> WHAT TO PRODUCE:
Return every line in the entries below where the word "none" shows up.

*** Opening EXTRACTED MATERIAL ***

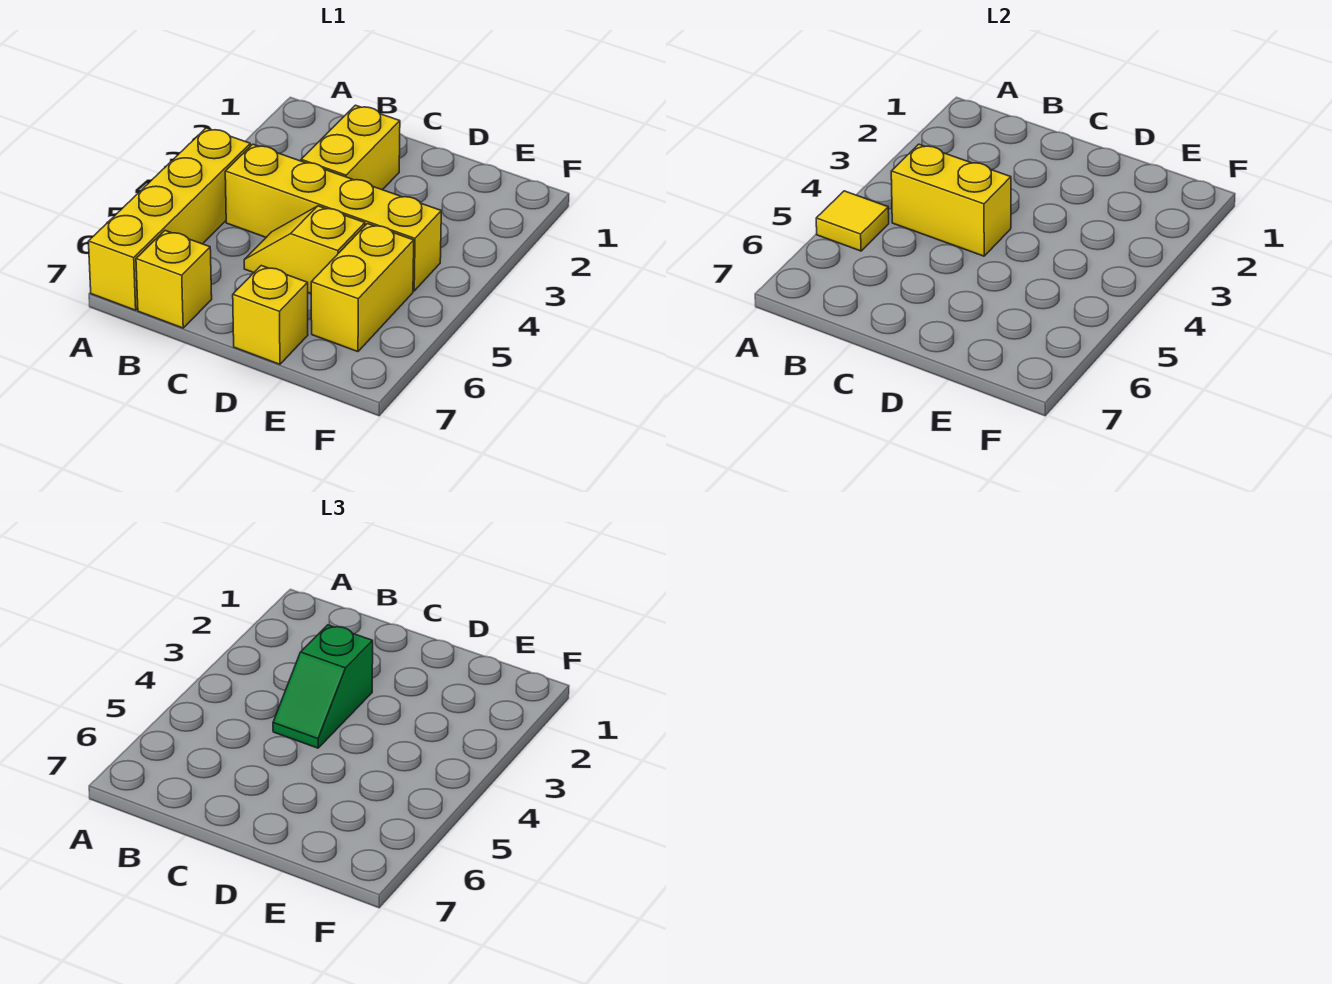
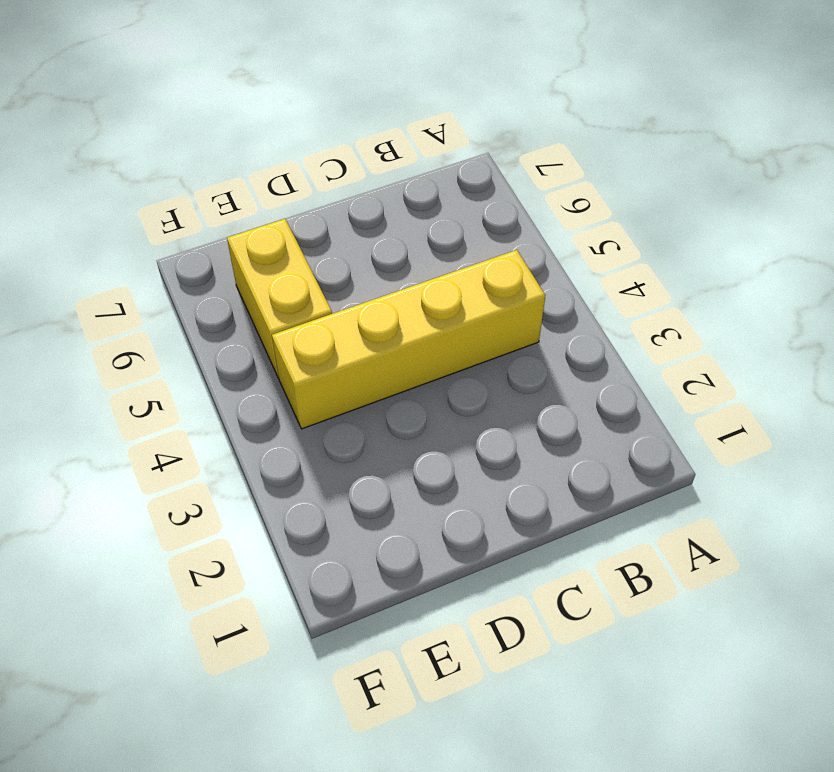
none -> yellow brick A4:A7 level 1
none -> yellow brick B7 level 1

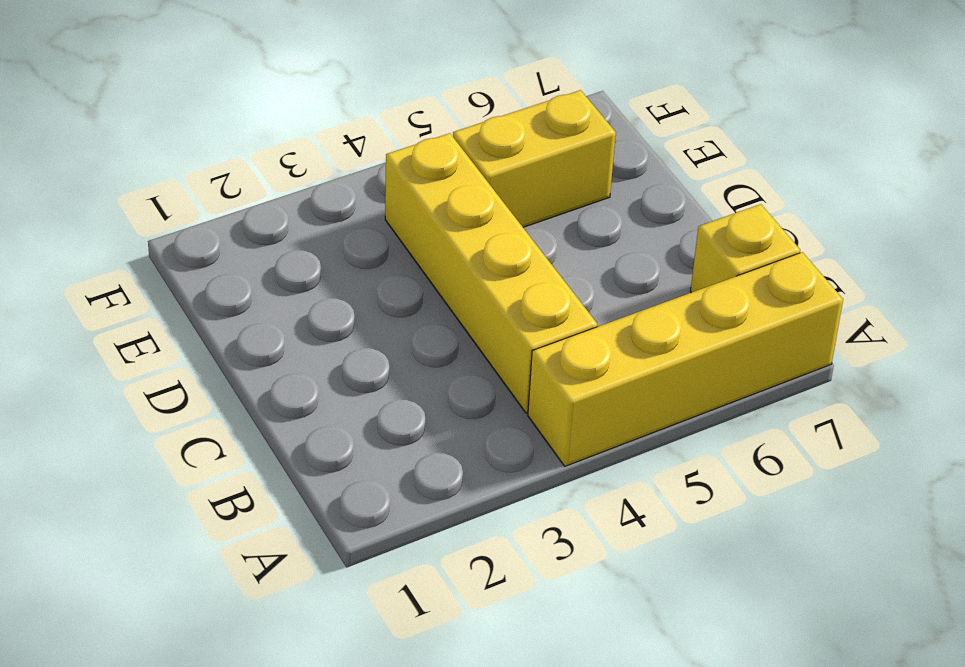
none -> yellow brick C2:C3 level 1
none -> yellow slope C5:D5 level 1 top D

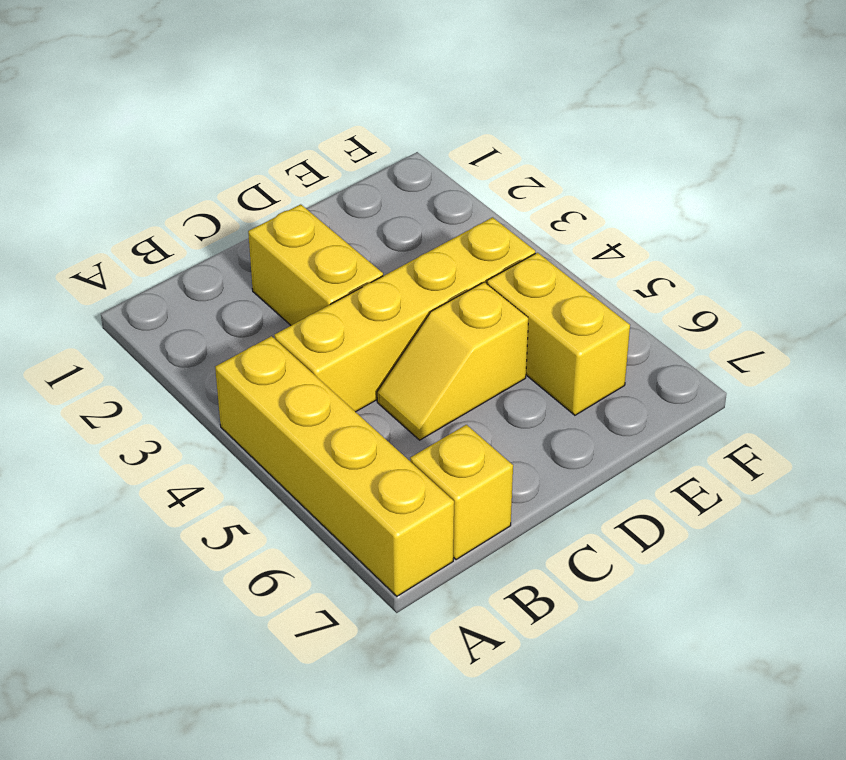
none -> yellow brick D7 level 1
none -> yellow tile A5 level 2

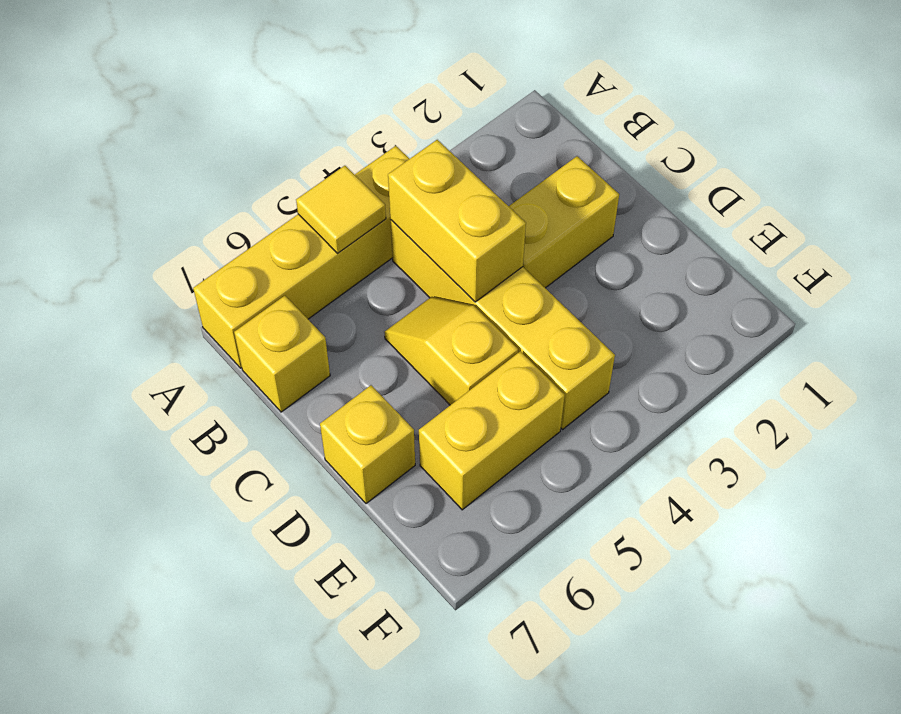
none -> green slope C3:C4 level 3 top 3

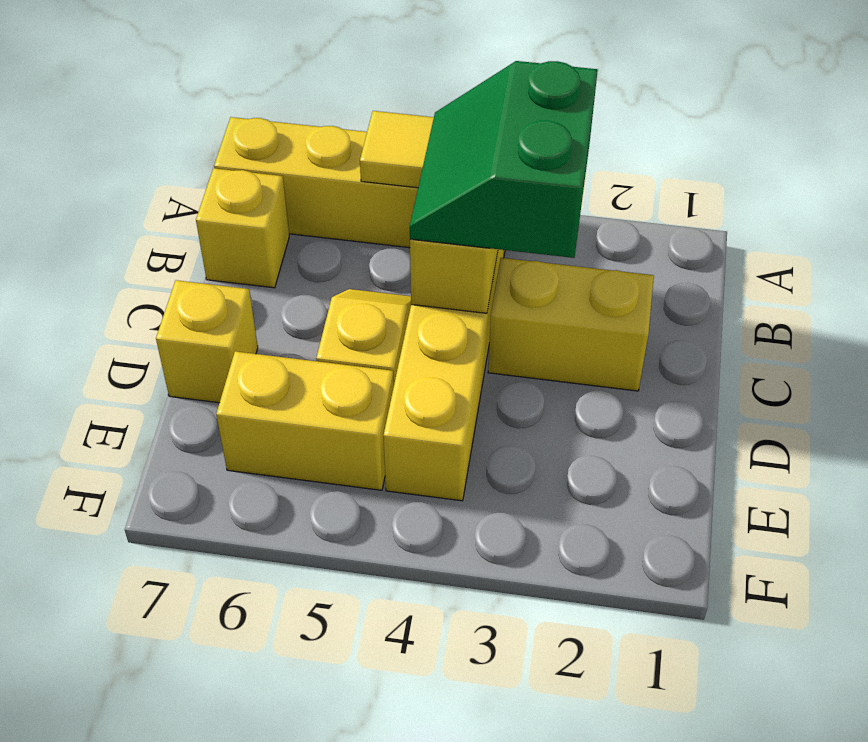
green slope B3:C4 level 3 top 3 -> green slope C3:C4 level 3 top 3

*** Closing EXTRACTED MATERIAL ***

> ANSWER FOR THE TASK:
none -> yellow brick A4:A7 level 1
none -> yellow brick B7 level 1
none -> yellow brick C2:C3 level 1
none -> yellow slope C5:D5 level 1 top D
none -> yellow brick D7 level 1
none -> yellow tile A5 level 2
none -> green slope C3:C4 level 3 top 3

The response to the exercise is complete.